Description of the task: Your task is to repeat exactly the lines from the one with "cyan brick H5 level" through the end of the records, both included; please leave the pictures out.

Data records:
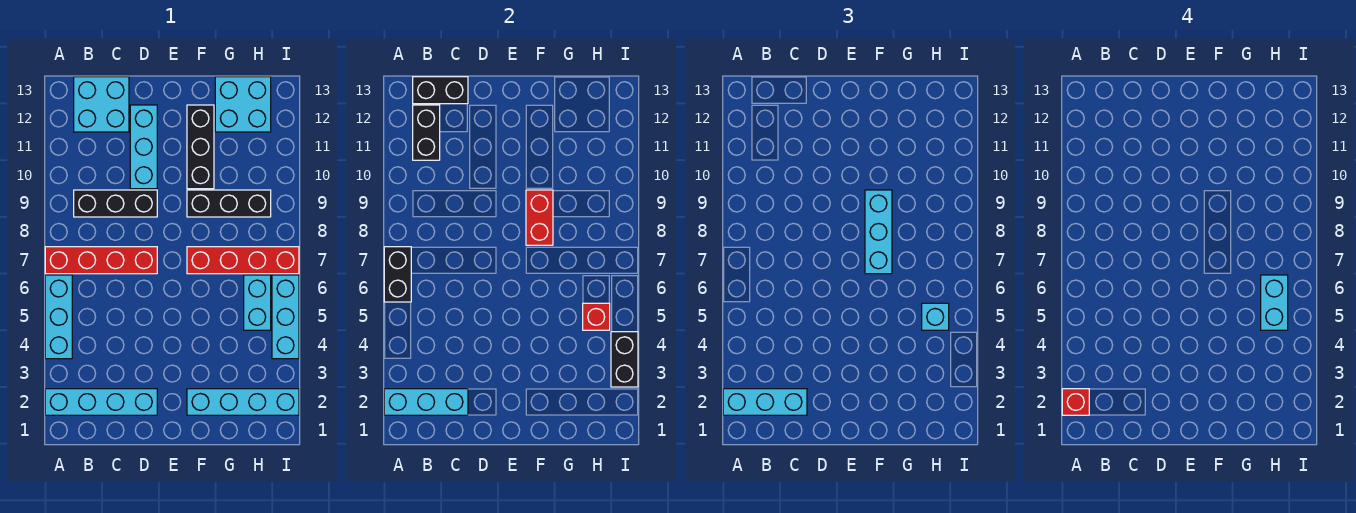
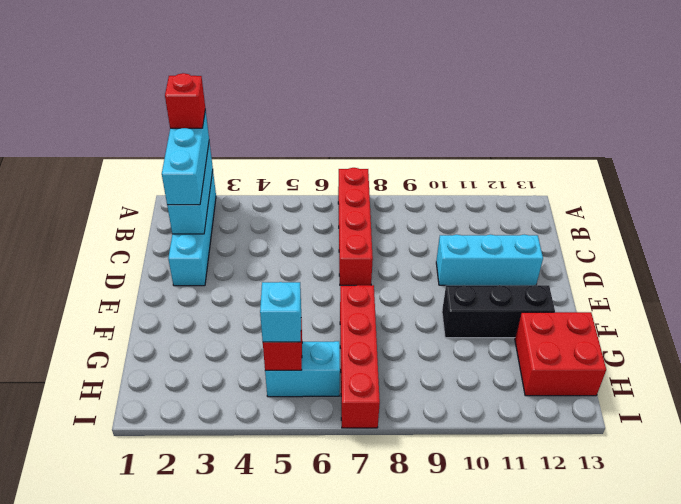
red brick G12:H13 level 1 -> cyan brick G12:H13 level 1
none -> cyan brick A4:A6 level 1
none -> black brick B9:D9 level 1
none -> cyan brick B12:C13 level 1

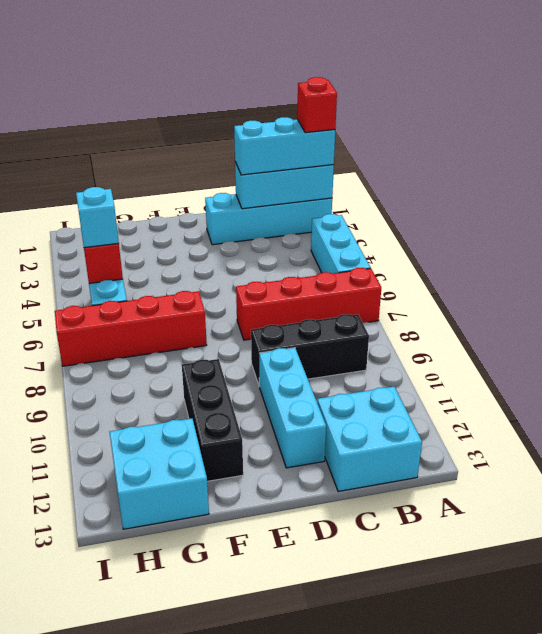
none -> cyan brick F2:I2 level 1
none -> black brick F9:H9 level 1
none -> cyan brick I4:I6 level 1

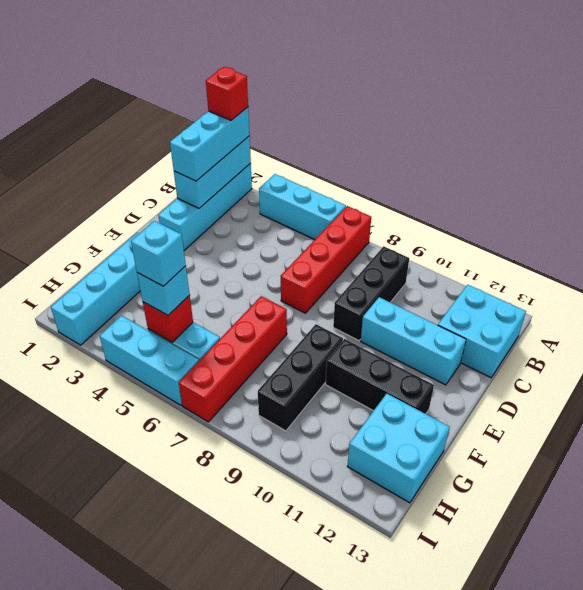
cyan brick H5 level 4 -> cyan brick H5:H6 level 4
none -> black brick A6:A7 level 2
none -> black brick B11:B12 level 2
none -> black brick B13:C13 level 2

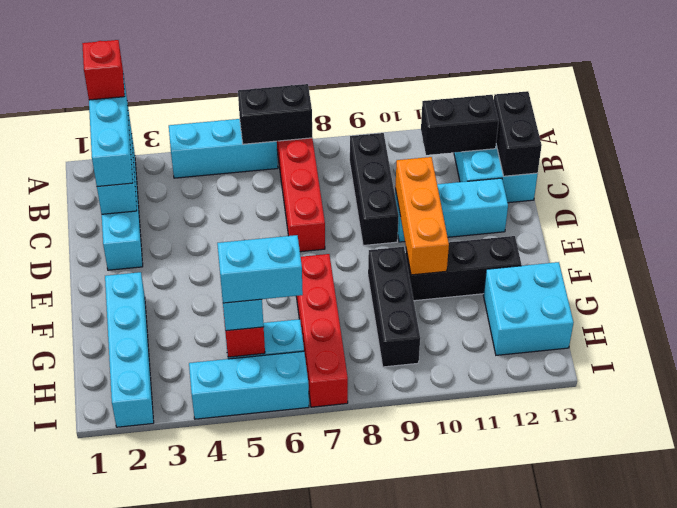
orange brick D10:F10 level 2 -> none
none -> red brick F8:F9 level 2
none -> black brick I3:I4 level 2
none -> cyan brick F7:F9 level 3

Answer space:
cyan brick H5 level 4 -> cyan brick H5:H6 level 4
none -> black brick A6:A7 level 2
none -> black brick B11:B12 level 2
none -> black brick B13:C13 level 2

orange brick D10:F10 level 2 -> none
none -> red brick F8:F9 level 2
none -> black brick I3:I4 level 2
none -> cyan brick F7:F9 level 3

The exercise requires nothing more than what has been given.